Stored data

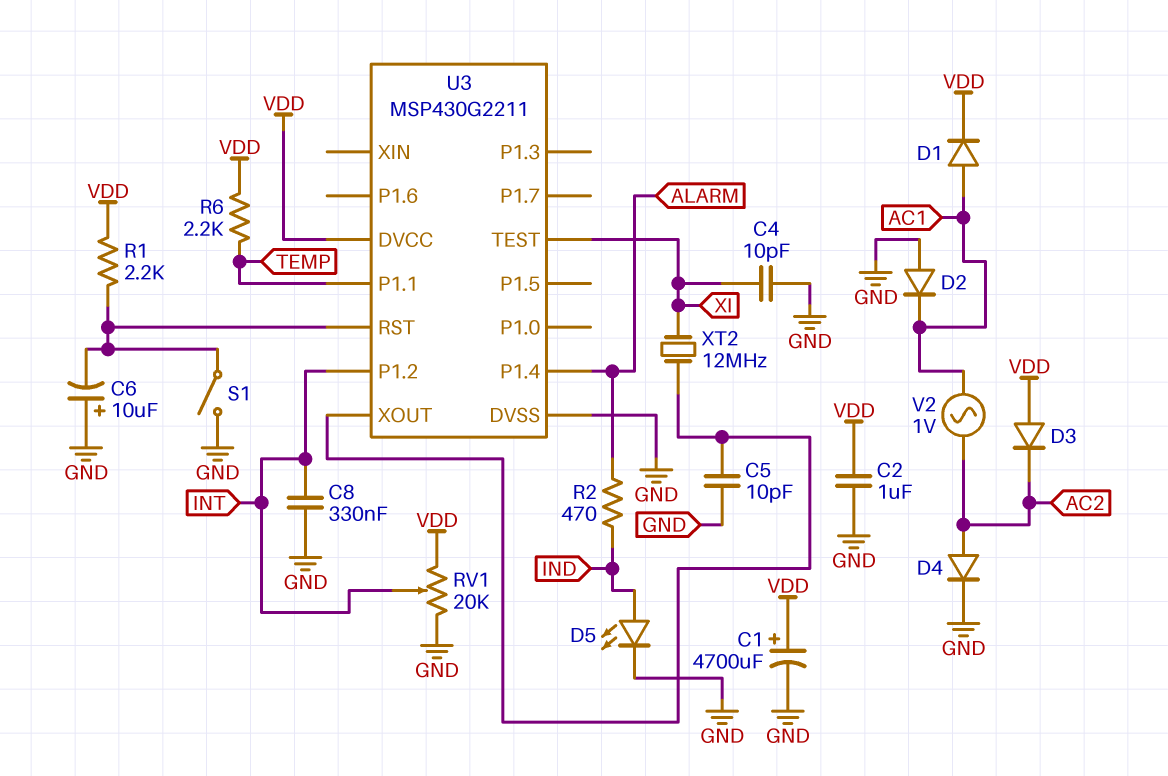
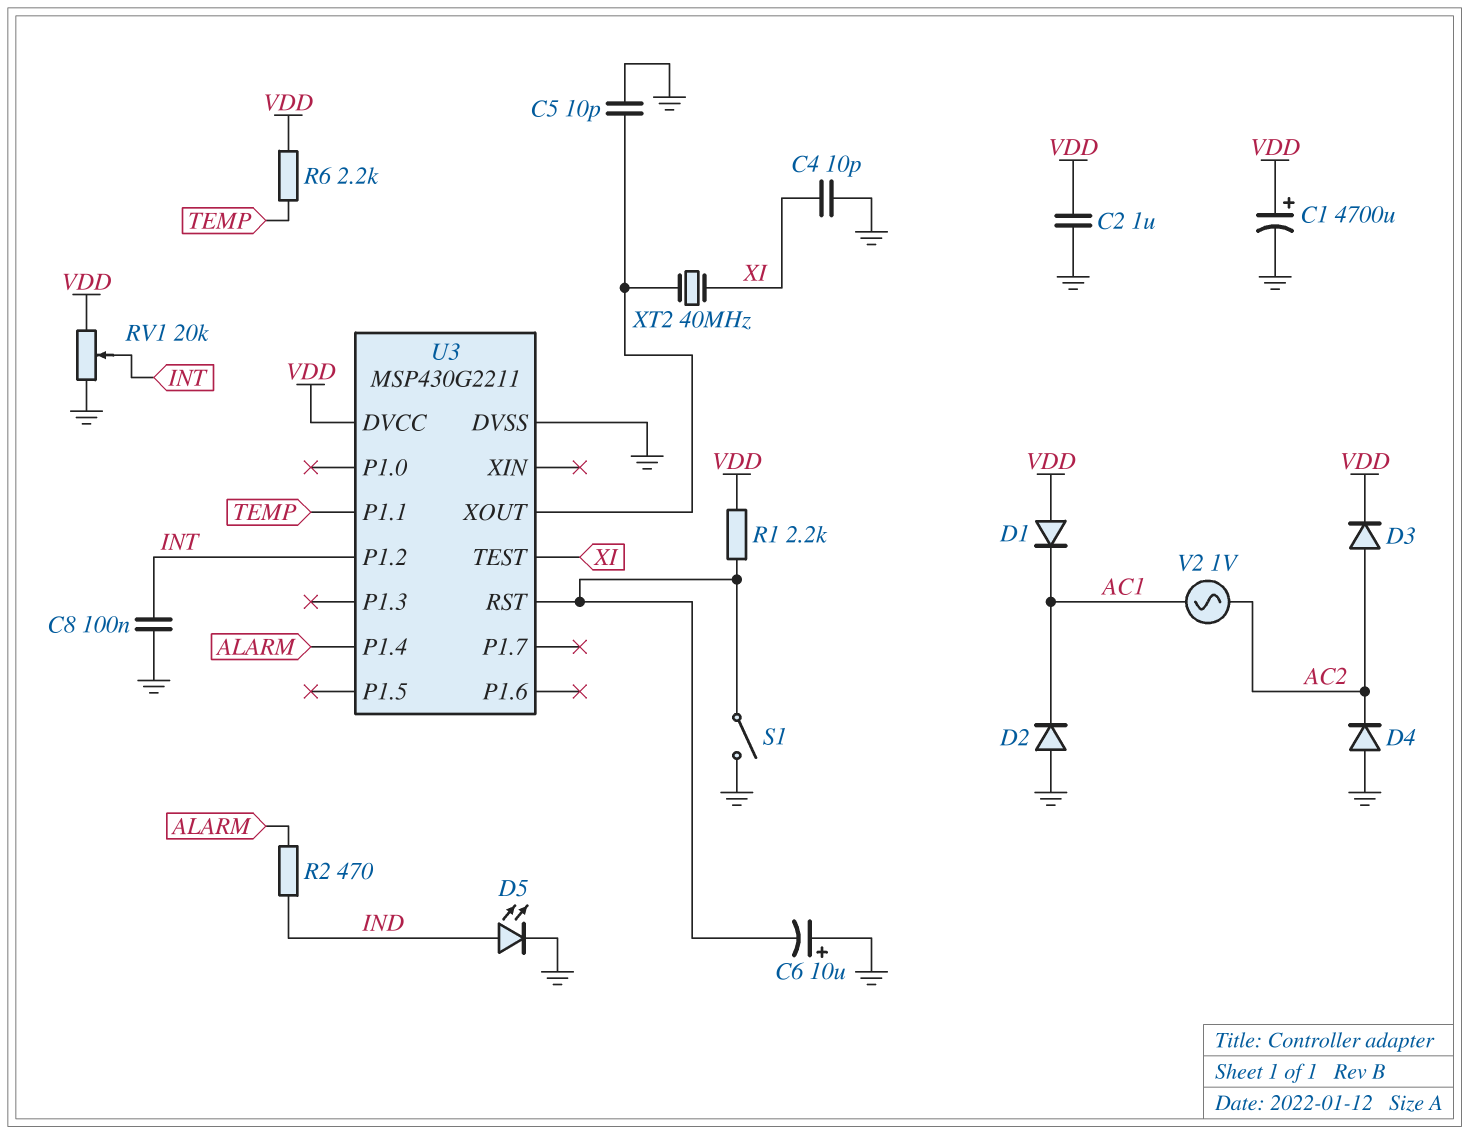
C8: 330nF (GND, INT) -> 100nF (GND, INT)
D1: diode (A AC1, K VDD) -> diode (A VDD, K AC1)
D3: diode (A VDD, K AC2) -> diode (A AC2, K VDD)
D4: diode (A AC2, K GND) -> diode (A GND, K AC2)
XT2: 12MHz (U3/XOUT, XI) -> 40MHz (U3/XOUT, XI)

» EXERCISE DIRECTIONS
Retype exactly the lines from the one containing "D1: diode (A" through the last line of the records above, including both.

» OUTPUT FOR THIS TASK
D1: diode (A AC1, K VDD) -> diode (A VDD, K AC1)
D3: diode (A VDD, K AC2) -> diode (A AC2, K VDD)
D4: diode (A AC2, K GND) -> diode (A GND, K AC2)
XT2: 12MHz (U3/XOUT, XI) -> 40MHz (U3/XOUT, XI)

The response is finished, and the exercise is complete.